:: Exercise prompt ::
Given the records below, transcribe each of them exactly.
======== Records shown
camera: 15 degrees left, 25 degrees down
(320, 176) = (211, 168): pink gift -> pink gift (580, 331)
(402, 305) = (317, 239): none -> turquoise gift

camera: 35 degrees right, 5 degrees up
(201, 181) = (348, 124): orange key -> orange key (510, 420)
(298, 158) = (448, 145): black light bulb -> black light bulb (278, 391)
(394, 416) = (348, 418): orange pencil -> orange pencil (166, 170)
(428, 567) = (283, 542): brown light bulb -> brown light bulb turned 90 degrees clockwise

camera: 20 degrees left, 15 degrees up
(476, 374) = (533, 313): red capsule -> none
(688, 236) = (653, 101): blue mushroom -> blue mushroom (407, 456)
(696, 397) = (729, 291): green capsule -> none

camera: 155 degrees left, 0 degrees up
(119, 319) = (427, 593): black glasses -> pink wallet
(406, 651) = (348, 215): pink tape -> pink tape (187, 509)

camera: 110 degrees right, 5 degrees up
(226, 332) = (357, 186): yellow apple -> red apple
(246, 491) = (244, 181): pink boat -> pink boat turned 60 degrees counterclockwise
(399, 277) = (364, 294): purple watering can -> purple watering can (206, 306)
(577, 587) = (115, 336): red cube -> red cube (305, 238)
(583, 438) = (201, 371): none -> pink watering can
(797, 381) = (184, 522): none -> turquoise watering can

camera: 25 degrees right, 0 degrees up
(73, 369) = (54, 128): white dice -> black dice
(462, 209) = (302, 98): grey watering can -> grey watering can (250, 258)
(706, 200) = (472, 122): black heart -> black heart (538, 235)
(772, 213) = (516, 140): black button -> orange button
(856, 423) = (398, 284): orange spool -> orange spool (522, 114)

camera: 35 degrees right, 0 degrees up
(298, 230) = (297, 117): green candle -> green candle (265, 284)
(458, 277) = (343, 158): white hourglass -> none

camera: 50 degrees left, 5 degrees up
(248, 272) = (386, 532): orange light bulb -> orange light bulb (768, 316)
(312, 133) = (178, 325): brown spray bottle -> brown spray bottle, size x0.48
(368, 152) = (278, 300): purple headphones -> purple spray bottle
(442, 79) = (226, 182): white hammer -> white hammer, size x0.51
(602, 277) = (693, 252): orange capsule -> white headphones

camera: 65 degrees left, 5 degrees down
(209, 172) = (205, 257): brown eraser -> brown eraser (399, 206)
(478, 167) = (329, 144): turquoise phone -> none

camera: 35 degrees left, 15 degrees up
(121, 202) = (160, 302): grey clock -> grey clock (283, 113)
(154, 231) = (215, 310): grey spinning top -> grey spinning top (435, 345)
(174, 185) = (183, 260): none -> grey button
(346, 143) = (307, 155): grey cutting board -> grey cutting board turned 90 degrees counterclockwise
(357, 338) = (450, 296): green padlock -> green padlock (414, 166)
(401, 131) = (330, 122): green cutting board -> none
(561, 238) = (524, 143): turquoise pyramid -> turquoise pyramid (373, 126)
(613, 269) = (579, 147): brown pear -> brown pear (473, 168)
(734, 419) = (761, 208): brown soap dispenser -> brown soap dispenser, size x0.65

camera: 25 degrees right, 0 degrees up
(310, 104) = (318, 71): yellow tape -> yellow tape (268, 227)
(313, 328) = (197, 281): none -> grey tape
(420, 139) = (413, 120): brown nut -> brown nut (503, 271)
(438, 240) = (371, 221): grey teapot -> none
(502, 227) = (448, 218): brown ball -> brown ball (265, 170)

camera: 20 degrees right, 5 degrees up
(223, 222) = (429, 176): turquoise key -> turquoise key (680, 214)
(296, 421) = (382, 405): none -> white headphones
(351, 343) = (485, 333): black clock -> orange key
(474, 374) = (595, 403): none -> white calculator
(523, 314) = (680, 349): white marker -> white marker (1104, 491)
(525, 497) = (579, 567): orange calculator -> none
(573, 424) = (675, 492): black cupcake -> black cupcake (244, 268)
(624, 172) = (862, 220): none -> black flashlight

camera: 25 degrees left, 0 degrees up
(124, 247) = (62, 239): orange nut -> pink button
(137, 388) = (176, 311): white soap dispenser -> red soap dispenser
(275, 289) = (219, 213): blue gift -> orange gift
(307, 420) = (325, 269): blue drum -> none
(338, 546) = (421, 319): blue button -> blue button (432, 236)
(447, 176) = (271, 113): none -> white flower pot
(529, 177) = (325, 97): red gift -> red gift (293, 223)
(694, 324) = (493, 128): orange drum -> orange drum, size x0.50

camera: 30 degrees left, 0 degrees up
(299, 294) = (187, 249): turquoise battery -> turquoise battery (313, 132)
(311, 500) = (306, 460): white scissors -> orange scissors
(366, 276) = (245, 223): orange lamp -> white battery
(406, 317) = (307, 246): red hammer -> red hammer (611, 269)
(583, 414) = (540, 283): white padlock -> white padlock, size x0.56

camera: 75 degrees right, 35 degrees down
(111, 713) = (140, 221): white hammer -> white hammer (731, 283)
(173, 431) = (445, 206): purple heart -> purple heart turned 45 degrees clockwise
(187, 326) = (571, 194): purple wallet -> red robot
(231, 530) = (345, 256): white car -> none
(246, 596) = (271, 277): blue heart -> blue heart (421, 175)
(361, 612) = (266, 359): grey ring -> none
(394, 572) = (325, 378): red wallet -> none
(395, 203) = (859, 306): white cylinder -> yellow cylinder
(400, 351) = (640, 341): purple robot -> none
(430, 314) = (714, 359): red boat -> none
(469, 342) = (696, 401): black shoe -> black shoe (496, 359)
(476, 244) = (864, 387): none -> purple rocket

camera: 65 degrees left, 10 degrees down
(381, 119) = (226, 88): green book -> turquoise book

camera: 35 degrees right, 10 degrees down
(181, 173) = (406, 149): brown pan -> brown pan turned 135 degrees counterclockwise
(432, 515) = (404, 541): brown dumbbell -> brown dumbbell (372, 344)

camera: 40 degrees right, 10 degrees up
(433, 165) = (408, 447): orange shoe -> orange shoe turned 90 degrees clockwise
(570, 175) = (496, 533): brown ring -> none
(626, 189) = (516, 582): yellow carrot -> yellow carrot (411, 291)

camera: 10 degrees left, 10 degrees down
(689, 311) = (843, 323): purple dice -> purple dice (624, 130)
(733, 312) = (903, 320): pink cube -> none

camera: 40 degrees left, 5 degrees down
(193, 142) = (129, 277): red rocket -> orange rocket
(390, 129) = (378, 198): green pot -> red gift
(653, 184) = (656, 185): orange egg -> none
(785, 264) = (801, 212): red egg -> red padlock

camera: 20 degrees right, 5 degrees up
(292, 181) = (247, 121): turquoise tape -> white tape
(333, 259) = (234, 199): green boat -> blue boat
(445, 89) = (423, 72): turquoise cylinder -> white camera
================
:: Output of the task ::
camera: 15 degrees left, 25 degrees down
(320, 176) = (211, 168): pink gift -> pink gift (580, 331)
(402, 305) = (317, 239): none -> turquoise gift

camera: 35 degrees right, 5 degrees up
(201, 181) = (348, 124): orange key -> orange key (510, 420)
(298, 158) = (448, 145): black light bulb -> black light bulb (278, 391)
(394, 416) = (348, 418): orange pencil -> orange pencil (166, 170)
(428, 567) = (283, 542): brown light bulb -> brown light bulb turned 90 degrees clockwise

camera: 20 degrees left, 15 degrees up
(476, 374) = (533, 313): red capsule -> none
(688, 236) = (653, 101): blue mushroom -> blue mushroom (407, 456)
(696, 397) = (729, 291): green capsule -> none

camera: 155 degrees left, 0 degrees up
(119, 319) = (427, 593): black glasses -> pink wallet
(406, 651) = (348, 215): pink tape -> pink tape (187, 509)

camera: 110 degrees right, 5 degrees up
(226, 332) = (357, 186): yellow apple -> red apple
(246, 491) = (244, 181): pink boat -> pink boat turned 60 degrees counterclockwise
(399, 277) = (364, 294): purple watering can -> purple watering can (206, 306)
(577, 587) = (115, 336): red cube -> red cube (305, 238)
(583, 438) = (201, 371): none -> pink watering can
(797, 381) = (184, 522): none -> turquoise watering can

camera: 25 degrees right, 0 degrees up
(73, 369) = (54, 128): white dice -> black dice
(462, 209) = (302, 98): grey watering can -> grey watering can (250, 258)
(706, 200) = (472, 122): black heart -> black heart (538, 235)
(772, 213) = (516, 140): black button -> orange button
(856, 423) = (398, 284): orange spool -> orange spool (522, 114)

camera: 35 degrees right, 0 degrees up
(298, 230) = (297, 117): green candle -> green candle (265, 284)
(458, 277) = (343, 158): white hourglass -> none

camera: 50 degrees left, 5 degrees up
(248, 272) = (386, 532): orange light bulb -> orange light bulb (768, 316)
(312, 133) = (178, 325): brown spray bottle -> brown spray bottle, size x0.48
(368, 152) = (278, 300): purple headphones -> purple spray bottle
(442, 79) = (226, 182): white hammer -> white hammer, size x0.51
(602, 277) = (693, 252): orange capsule -> white headphones

camera: 65 degrees left, 5 degrees down
(209, 172) = (205, 257): brown eraser -> brown eraser (399, 206)
(478, 167) = (329, 144): turquoise phone -> none

camera: 35 degrees left, 15 degrees up
(121, 202) = (160, 302): grey clock -> grey clock (283, 113)
(154, 231) = (215, 310): grey spinning top -> grey spinning top (435, 345)
(174, 185) = (183, 260): none -> grey button
(346, 143) = (307, 155): grey cutting board -> grey cutting board turned 90 degrees counterclockwise
(357, 338) = (450, 296): green padlock -> green padlock (414, 166)
(401, 131) = (330, 122): green cutting board -> none
(561, 238) = (524, 143): turquoise pyramid -> turquoise pyramid (373, 126)
(613, 269) = (579, 147): brown pear -> brown pear (473, 168)
(734, 419) = (761, 208): brown soap dispenser -> brown soap dispenser, size x0.65

camera: 25 degrees right, 0 degrees up
(310, 104) = (318, 71): yellow tape -> yellow tape (268, 227)
(313, 328) = (197, 281): none -> grey tape
(420, 139) = (413, 120): brown nut -> brown nut (503, 271)
(438, 240) = (371, 221): grey teapot -> none
(502, 227) = (448, 218): brown ball -> brown ball (265, 170)

camera: 20 degrees right, 5 degrees up
(223, 222) = (429, 176): turquoise key -> turquoise key (680, 214)
(296, 421) = (382, 405): none -> white headphones
(351, 343) = (485, 333): black clock -> orange key
(474, 374) = (595, 403): none -> white calculator
(523, 314) = (680, 349): white marker -> white marker (1104, 491)
(525, 497) = (579, 567): orange calculator -> none
(573, 424) = (675, 492): black cupcake -> black cupcake (244, 268)
(624, 172) = (862, 220): none -> black flashlight

camera: 25 degrees left, 0 degrees up
(124, 247) = (62, 239): orange nut -> pink button
(137, 388) = (176, 311): white soap dispenser -> red soap dispenser
(275, 289) = (219, 213): blue gift -> orange gift
(307, 420) = (325, 269): blue drum -> none
(338, 546) = (421, 319): blue button -> blue button (432, 236)
(447, 176) = (271, 113): none -> white flower pot
(529, 177) = (325, 97): red gift -> red gift (293, 223)
(694, 324) = (493, 128): orange drum -> orange drum, size x0.50

camera: 30 degrees left, 0 degrees up
(299, 294) = (187, 249): turquoise battery -> turquoise battery (313, 132)
(311, 500) = (306, 460): white scissors -> orange scissors
(366, 276) = (245, 223): orange lamp -> white battery
(406, 317) = (307, 246): red hammer -> red hammer (611, 269)
(583, 414) = (540, 283): white padlock -> white padlock, size x0.56

camera: 75 degrees right, 35 degrees down
(111, 713) = (140, 221): white hammer -> white hammer (731, 283)
(173, 431) = (445, 206): purple heart -> purple heart turned 45 degrees clockwise
(187, 326) = (571, 194): purple wallet -> red robot
(231, 530) = (345, 256): white car -> none
(246, 596) = (271, 277): blue heart -> blue heart (421, 175)
(361, 612) = (266, 359): grey ring -> none
(394, 572) = (325, 378): red wallet -> none
(395, 203) = (859, 306): white cylinder -> yellow cylinder
(400, 351) = (640, 341): purple robot -> none
(430, 314) = (714, 359): red boat -> none
(469, 342) = (696, 401): black shoe -> black shoe (496, 359)
(476, 244) = (864, 387): none -> purple rocket

camera: 65 degrees left, 10 degrees down
(381, 119) = (226, 88): green book -> turquoise book

camera: 35 degrees right, 10 degrees down
(181, 173) = (406, 149): brown pan -> brown pan turned 135 degrees counterclockwise
(432, 515) = (404, 541): brown dumbbell -> brown dumbbell (372, 344)

camera: 40 degrees right, 10 degrees up
(433, 165) = (408, 447): orange shoe -> orange shoe turned 90 degrees clockwise
(570, 175) = (496, 533): brown ring -> none
(626, 189) = (516, 582): yellow carrot -> yellow carrot (411, 291)

camera: 10 degrees left, 10 degrees down
(689, 311) = (843, 323): purple dice -> purple dice (624, 130)
(733, 312) = (903, 320): pink cube -> none

camera: 40 degrees left, 5 degrees down
(193, 142) = (129, 277): red rocket -> orange rocket
(390, 129) = (378, 198): green pot -> red gift
(653, 184) = (656, 185): orange egg -> none
(785, 264) = (801, 212): red egg -> red padlock

camera: 20 degrees right, 5 degrees up
(292, 181) = (247, 121): turquoise tape -> white tape
(333, 259) = (234, 199): green boat -> blue boat
(445, 89) = (423, 72): turquoise cylinder -> white camera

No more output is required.